**Given material**.
☆ ☆ ☆

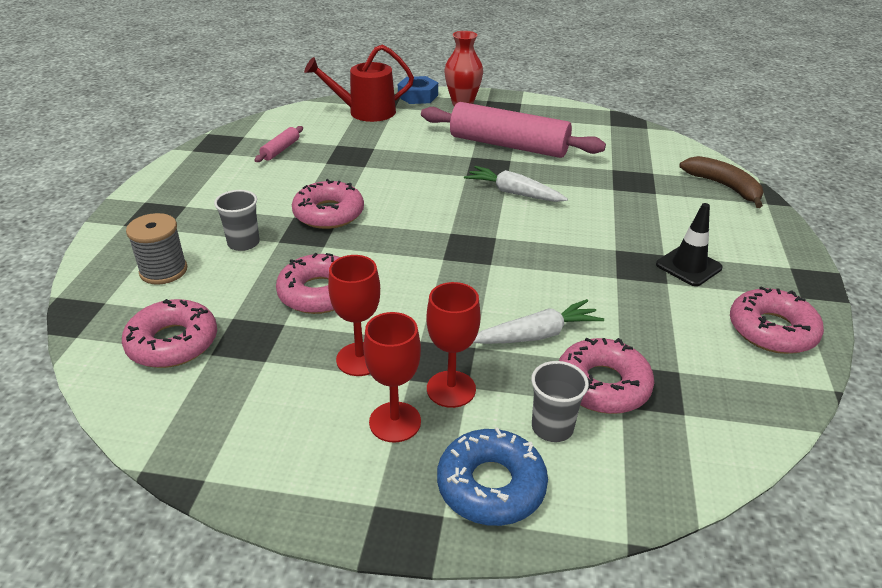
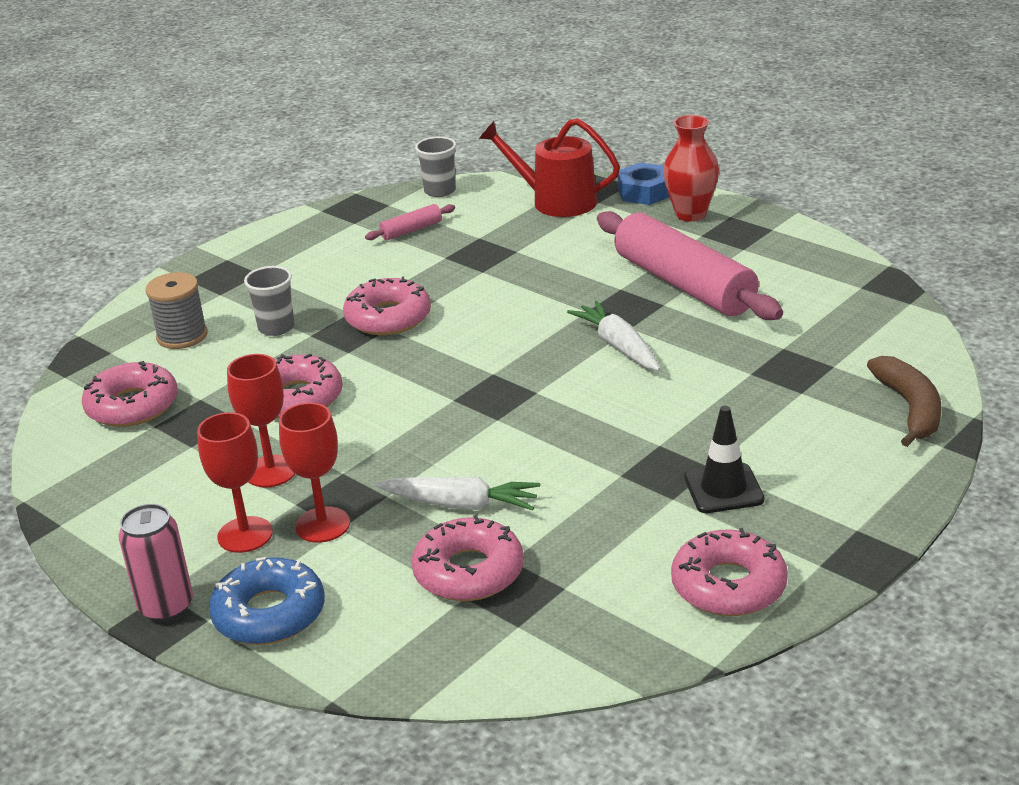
camera: 35 degrees right, 5 degrees down
grey cup [531,361,589,442] -> grey cup moved to [415,136,456,197]
none -> pink can [119,504,193,622]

☆ ☆ ☆

**Work required**.
Skipping all images, output the listing exactly.

**Solution below**.
camera: 35 degrees right, 5 degrees down
grey cup [531,361,589,442] -> grey cup moved to [415,136,456,197]
none -> pink can [119,504,193,622]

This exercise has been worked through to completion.